**** Information supplied

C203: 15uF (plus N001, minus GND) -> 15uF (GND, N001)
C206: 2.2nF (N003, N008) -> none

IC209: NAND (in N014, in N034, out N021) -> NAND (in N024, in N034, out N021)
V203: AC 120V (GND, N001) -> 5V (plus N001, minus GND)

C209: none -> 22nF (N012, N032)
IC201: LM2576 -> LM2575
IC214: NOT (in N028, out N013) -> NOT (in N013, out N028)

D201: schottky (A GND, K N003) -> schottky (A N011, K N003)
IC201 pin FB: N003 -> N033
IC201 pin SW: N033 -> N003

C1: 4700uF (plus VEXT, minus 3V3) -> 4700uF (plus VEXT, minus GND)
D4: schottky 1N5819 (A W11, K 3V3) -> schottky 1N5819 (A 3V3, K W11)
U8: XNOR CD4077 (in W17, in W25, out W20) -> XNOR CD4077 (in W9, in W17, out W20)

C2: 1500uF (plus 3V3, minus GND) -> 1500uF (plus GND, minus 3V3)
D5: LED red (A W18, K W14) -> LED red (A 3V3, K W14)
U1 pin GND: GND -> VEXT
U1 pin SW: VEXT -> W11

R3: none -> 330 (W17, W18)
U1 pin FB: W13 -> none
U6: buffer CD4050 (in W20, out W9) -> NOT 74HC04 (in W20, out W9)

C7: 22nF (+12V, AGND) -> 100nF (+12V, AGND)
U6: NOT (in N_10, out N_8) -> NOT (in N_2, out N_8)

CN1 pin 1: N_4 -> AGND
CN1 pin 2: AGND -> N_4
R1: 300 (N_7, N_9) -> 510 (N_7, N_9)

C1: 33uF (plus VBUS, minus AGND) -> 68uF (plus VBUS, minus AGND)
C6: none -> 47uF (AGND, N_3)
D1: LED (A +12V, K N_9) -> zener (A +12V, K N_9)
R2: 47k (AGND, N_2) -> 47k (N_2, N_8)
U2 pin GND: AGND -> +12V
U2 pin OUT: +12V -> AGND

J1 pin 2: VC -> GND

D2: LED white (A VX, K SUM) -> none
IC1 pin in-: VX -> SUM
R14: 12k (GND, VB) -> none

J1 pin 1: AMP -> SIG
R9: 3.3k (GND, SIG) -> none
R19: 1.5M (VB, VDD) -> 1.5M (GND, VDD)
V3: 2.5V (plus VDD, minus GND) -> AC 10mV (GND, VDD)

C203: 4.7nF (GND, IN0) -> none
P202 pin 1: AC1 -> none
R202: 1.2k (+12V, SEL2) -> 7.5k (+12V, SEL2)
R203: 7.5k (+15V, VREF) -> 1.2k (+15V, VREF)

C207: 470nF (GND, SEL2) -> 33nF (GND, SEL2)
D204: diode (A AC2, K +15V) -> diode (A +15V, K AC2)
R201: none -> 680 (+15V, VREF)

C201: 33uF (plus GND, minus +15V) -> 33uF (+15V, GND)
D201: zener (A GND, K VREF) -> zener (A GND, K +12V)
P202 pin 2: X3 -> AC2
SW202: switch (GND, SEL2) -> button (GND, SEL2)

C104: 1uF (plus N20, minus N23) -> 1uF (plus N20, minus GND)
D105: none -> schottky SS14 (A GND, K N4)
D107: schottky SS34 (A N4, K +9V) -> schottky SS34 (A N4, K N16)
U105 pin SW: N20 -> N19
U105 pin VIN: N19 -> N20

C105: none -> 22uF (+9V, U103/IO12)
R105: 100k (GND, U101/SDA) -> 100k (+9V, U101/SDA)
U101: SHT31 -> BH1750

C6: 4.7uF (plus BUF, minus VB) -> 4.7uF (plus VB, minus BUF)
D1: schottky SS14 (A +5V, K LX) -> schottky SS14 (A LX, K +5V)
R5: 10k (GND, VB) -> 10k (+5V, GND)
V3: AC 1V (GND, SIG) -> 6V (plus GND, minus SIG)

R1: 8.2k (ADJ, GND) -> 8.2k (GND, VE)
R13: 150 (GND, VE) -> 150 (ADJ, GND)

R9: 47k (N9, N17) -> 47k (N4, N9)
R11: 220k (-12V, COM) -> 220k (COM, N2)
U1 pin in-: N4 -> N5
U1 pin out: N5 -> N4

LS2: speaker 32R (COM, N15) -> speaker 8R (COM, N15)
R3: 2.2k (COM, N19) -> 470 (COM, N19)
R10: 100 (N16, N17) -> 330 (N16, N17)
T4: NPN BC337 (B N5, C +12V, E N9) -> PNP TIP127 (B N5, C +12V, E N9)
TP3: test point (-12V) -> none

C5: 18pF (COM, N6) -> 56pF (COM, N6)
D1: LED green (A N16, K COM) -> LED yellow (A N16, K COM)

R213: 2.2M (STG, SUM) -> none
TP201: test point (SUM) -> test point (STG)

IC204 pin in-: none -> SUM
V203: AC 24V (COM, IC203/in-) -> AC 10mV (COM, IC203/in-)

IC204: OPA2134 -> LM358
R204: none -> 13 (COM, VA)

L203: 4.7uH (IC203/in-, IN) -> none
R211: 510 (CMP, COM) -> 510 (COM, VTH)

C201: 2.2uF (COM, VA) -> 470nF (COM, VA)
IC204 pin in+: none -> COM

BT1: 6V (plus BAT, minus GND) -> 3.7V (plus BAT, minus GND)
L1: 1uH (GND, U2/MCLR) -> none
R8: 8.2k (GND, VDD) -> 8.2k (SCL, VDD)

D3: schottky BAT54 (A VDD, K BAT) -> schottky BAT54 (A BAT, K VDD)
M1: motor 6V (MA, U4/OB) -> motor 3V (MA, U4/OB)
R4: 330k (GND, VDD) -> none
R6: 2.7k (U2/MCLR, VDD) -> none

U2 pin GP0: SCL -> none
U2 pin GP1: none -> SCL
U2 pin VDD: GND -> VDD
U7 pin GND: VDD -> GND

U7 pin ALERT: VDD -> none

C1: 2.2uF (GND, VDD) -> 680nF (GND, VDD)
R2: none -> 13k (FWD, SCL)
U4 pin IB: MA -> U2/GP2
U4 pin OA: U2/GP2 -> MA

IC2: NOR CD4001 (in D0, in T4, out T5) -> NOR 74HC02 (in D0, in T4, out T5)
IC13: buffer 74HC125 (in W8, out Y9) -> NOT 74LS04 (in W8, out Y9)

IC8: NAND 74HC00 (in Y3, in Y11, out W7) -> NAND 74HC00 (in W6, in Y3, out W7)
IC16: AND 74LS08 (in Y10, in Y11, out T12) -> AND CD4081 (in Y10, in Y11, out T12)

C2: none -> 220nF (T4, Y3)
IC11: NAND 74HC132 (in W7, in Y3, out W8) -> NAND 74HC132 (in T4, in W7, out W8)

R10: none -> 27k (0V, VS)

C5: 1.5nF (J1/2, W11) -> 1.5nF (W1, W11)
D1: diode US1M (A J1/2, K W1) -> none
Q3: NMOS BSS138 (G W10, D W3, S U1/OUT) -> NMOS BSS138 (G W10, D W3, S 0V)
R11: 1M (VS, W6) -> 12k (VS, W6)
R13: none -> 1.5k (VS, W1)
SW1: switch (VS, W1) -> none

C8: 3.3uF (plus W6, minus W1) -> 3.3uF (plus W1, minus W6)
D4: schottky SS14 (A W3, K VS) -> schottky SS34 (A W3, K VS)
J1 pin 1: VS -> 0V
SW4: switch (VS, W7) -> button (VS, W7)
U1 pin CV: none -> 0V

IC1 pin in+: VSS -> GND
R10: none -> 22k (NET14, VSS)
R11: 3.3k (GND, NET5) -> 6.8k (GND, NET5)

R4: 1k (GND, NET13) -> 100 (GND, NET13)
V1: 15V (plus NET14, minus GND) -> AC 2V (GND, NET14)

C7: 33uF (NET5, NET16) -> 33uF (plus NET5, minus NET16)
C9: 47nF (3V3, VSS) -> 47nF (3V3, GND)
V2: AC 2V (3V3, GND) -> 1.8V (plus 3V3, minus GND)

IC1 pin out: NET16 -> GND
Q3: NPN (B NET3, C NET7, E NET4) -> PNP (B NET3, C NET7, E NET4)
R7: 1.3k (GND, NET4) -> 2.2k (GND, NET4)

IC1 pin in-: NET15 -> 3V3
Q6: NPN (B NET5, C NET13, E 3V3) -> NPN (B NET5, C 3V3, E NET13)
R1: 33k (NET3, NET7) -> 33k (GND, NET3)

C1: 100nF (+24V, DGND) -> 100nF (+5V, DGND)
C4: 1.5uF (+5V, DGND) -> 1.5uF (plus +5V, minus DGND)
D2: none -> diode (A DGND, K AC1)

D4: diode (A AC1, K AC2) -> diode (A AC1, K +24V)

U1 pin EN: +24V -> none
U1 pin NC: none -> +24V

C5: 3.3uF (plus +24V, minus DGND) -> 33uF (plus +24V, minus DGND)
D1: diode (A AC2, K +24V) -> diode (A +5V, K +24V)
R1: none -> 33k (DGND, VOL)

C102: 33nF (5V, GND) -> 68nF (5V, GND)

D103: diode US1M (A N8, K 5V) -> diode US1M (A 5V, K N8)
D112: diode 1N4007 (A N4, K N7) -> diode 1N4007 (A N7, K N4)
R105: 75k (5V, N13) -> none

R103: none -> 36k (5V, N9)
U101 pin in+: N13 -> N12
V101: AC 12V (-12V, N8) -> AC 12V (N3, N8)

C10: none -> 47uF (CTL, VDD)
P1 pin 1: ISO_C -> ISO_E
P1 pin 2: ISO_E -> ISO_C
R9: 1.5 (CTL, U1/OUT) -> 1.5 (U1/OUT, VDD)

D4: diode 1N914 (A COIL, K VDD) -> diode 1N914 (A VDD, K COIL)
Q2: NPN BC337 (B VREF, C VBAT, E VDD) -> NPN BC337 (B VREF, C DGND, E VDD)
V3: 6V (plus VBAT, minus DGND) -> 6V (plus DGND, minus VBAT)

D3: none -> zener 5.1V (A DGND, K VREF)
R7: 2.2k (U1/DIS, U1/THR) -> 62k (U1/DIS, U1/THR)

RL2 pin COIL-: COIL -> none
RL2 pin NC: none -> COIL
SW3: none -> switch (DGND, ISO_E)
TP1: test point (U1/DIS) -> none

********

Above are the records; print exactly the lines from the line with "U4 pin OA: U2/GP2 -> MA" to the line with "IC8: NAND 74HC00", including both, and nothing else.

U4 pin OA: U2/GP2 -> MA

IC2: NOR CD4001 (in D0, in T4, out T5) -> NOR 74HC02 (in D0, in T4, out T5)
IC13: buffer 74HC125 (in W8, out Y9) -> NOT 74LS04 (in W8, out Y9)

IC8: NAND 74HC00 (in Y3, in Y11, out W7) -> NAND 74HC00 (in W6, in Y3, out W7)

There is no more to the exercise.